## [Task prompt]
In the records below, find the line containing "Where is stroma? Return masks as SVG.", then extract that line and all subsequent lines exactly, leaving out everything else.

## Start

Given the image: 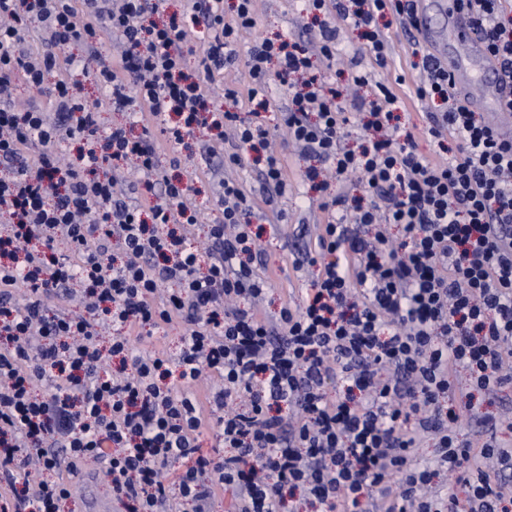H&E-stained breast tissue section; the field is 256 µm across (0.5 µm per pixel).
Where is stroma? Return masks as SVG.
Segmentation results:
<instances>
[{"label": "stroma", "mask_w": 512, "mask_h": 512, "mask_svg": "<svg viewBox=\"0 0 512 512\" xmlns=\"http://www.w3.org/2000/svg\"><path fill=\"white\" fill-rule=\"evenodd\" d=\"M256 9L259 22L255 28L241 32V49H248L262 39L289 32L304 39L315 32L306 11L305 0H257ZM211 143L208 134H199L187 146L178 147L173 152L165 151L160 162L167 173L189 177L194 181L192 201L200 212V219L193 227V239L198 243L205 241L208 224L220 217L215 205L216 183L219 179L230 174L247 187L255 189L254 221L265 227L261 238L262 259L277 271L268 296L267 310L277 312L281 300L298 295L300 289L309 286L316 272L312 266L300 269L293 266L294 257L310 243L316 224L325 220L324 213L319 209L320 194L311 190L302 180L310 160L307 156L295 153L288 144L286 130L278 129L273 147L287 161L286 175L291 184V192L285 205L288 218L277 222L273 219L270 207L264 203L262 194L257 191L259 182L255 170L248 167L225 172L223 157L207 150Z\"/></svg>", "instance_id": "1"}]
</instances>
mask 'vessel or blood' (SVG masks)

## End

## [Task answer]
Where is stroma? Return masks as SVG.
Segmentation results:
<instances>
[{"label": "stroma", "mask_w": 512, "mask_h": 512, "mask_svg": "<svg viewBox=\"0 0 512 512\" xmlns=\"http://www.w3.org/2000/svg\"><path fill=\"white\" fill-rule=\"evenodd\" d=\"M256 9L259 22L255 28L241 32V49H248L262 39L289 32L304 39L315 32L306 11L305 0H257ZM211 143L208 134H199L187 146L178 147L173 152L165 151L160 162L167 173L189 177L194 181L192 201L200 212V219L193 227V239L198 243L205 241L208 224L220 217L215 205L216 183L219 179L230 174L247 187L255 189L254 221L265 227L261 238L262 259L277 271L268 296L267 310L277 312L281 300L298 295L300 289L309 286L316 272L312 266L300 269L293 266L294 257L310 243L316 224L325 220L324 213L319 209L320 194L311 190L302 180L310 160L307 156L295 153L288 144L286 130L278 129L273 147L287 161L286 175L291 184V192L285 205L288 218L277 222L273 219L270 207L264 203L262 194L257 191L259 182L255 170L248 167L225 172L223 157L207 150Z\"/></svg>", "instance_id": "1"}]
</instances>
mask 'vessel or blood' (SVG masks)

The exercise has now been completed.